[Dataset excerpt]
## start

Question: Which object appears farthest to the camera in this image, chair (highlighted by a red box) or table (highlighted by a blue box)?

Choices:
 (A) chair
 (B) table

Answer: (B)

## end

## Goal
Switch each "chair" in the lines above to "armchair" and give the lines again, leaving everything else unchanged.

## Exercise answer
Question: Which object appears farthest to the camera in this image, armchair (highlighted by a red box) or table (highlighted by a blue box)?

Choices:
 (A) armchair
 (B) table

Answer: (B)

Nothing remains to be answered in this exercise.